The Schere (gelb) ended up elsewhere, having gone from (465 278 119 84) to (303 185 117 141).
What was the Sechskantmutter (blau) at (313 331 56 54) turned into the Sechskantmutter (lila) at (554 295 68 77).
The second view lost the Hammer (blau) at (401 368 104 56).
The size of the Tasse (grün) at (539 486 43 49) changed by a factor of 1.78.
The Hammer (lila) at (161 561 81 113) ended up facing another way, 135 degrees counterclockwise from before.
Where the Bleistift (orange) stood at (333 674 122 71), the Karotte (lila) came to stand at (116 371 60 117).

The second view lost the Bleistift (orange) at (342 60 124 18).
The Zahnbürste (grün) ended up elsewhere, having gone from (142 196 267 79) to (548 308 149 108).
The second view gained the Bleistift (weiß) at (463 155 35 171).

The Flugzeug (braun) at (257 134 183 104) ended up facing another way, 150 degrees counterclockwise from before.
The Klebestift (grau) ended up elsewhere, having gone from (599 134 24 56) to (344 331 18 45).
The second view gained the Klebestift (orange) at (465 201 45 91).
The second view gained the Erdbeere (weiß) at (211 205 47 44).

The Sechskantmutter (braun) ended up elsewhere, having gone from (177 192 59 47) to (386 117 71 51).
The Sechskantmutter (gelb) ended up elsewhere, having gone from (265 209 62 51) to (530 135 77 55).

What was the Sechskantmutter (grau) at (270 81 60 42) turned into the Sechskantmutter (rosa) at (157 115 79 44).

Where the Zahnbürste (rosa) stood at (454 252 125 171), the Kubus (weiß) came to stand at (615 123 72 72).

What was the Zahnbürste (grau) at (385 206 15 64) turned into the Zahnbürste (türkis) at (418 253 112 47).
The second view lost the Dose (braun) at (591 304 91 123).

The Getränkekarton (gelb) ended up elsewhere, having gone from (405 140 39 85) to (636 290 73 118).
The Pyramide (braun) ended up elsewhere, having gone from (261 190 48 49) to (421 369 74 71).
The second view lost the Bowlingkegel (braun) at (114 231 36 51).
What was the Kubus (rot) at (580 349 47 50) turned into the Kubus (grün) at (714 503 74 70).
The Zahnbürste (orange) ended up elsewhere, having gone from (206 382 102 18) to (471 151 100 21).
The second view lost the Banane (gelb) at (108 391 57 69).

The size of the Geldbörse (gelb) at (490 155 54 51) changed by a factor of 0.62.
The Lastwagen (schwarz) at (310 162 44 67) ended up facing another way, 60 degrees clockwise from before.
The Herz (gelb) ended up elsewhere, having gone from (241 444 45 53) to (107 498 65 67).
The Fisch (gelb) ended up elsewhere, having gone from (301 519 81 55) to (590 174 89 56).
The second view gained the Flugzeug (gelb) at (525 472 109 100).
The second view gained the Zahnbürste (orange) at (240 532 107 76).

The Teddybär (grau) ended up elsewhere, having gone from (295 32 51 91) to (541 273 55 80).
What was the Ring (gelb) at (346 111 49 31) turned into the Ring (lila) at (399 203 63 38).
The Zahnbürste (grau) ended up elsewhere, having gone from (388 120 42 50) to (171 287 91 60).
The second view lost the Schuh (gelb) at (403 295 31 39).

_Activity:_
Return only the lines above that run from the opening line through the line containing "The Hammer (lila)", exactly as written.

_Solution below:_
The Schere (gelb) ended up elsewhere, having gone from (465 278 119 84) to (303 185 117 141).
What was the Sechskantmutter (blau) at (313 331 56 54) turned into the Sechskantmutter (lila) at (554 295 68 77).
The second view lost the Hammer (blau) at (401 368 104 56).
The size of the Tasse (grün) at (539 486 43 49) changed by a factor of 1.78.
The Hammer (lila) at (161 561 81 113) ended up facing another way, 135 degrees counterclockwise from before.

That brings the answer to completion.